▸ **DIRECTIONS FOR THIS TASK**
On the basis of the records below, report how many lines contain the word "none". Nothing else should be given.

[Spatial reasoning data]
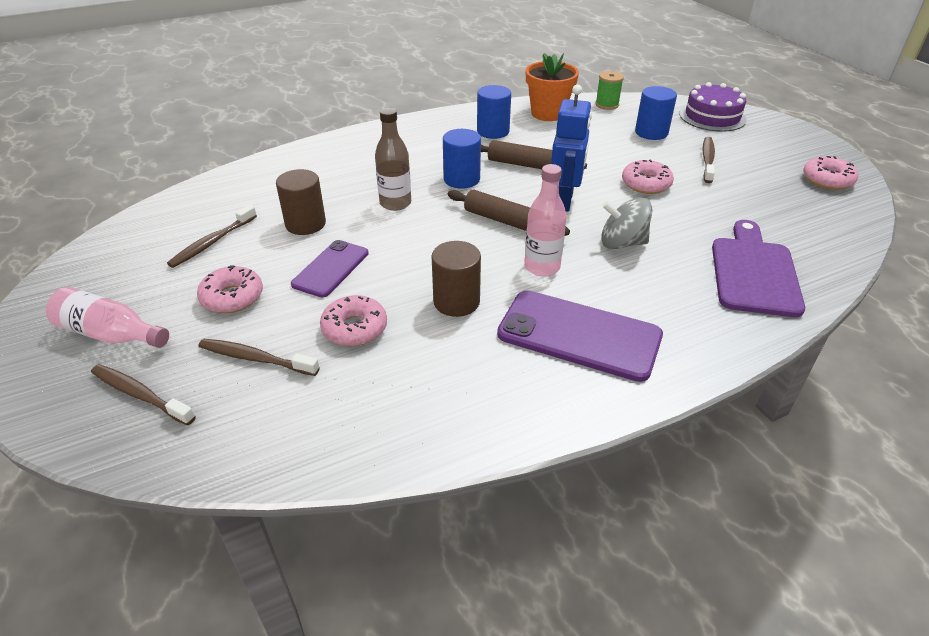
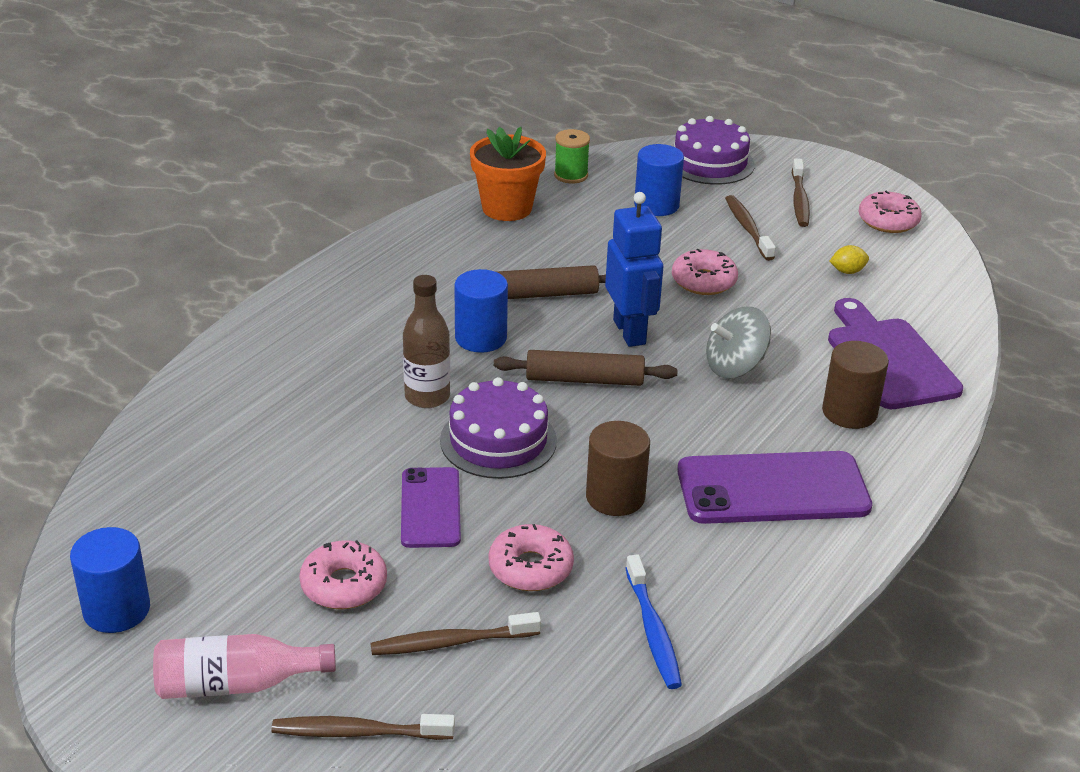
camera: 30 degrees left, 5 degrees down
(212, 242) = (236, 526): brown toothbrush -> brown toothbrush (799, 200)
(305, 224) = (337, 461): brown cylinder -> brown cylinder (849, 412)
(395, 405) = (653, 630): none -> blue toothbrush
(413, 241) = (498, 440): none -> purple cake
(493, 131) = (458, 255): blue cylinder -> blue cylinder (116, 610)
(542, 267) = (672, 424): pink bottle -> none
(766, 204) = (847, 271): none -> yellow lemon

▸ **REPLY**
4